*** Available data ***

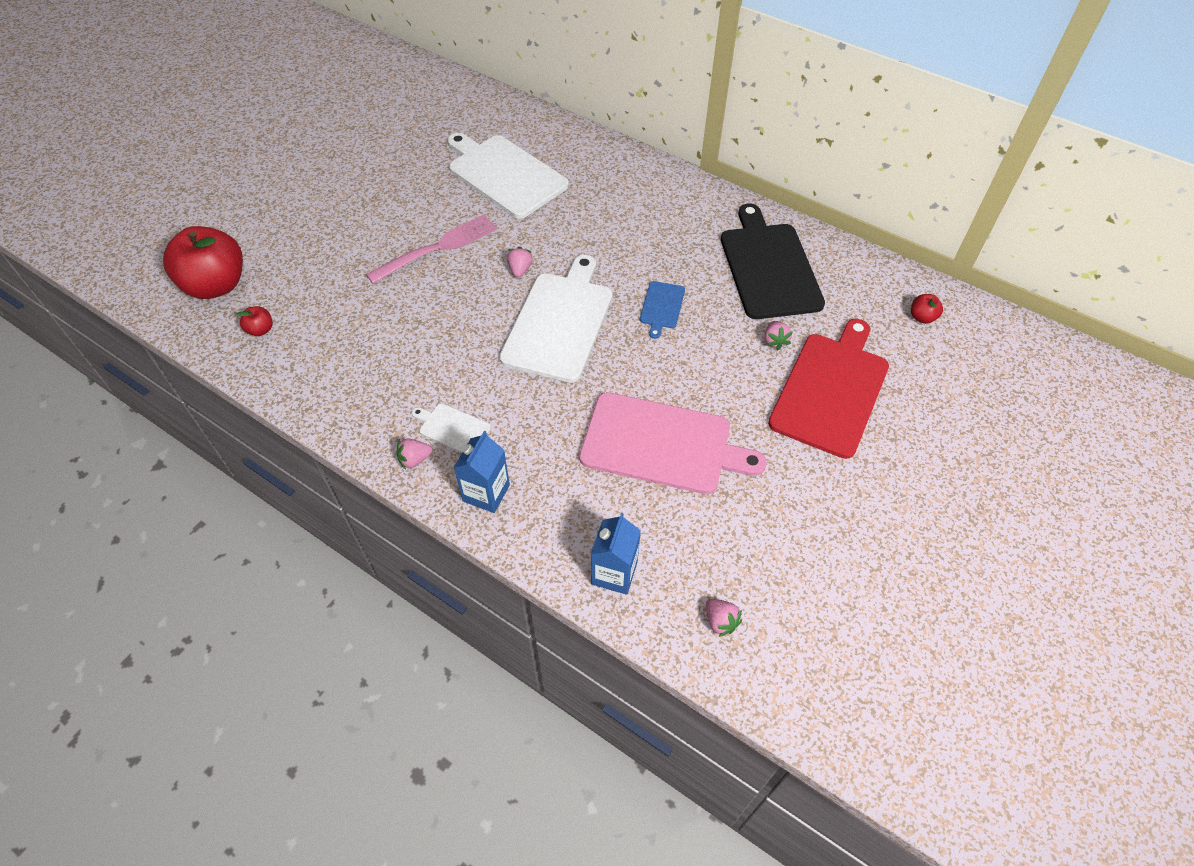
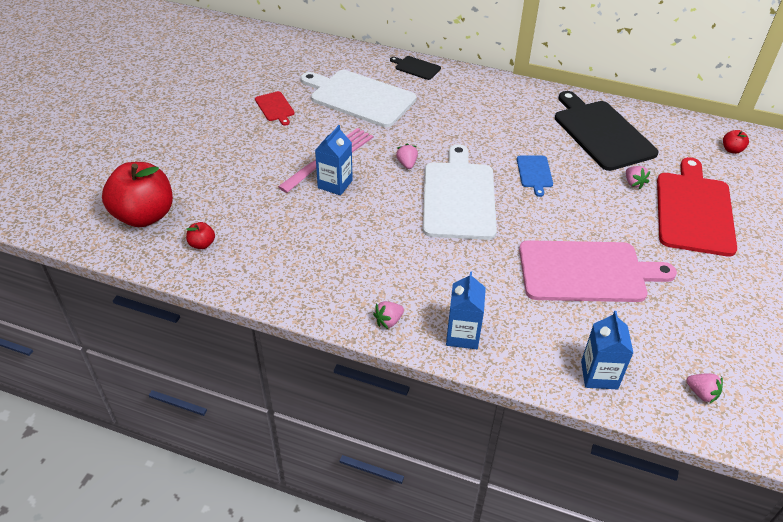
camera: 15 degrees left, 10 degrees down
(405, 173) = (275, 107): none -> red cutting board
(429, 282) = (335, 184): none -> blue carton
(452, 428) = (409, 291): white cutting board -> none
(587, 144) = (416, 67): none -> black cutting board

*** End of Available data ***

A copy of each line in the data above that holds the string "none" is needed.

Exercise result –
(405, 173) = (275, 107): none -> red cutting board
(429, 282) = (335, 184): none -> blue carton
(452, 428) = (409, 291): white cutting board -> none
(587, 144) = (416, 67): none -> black cutting board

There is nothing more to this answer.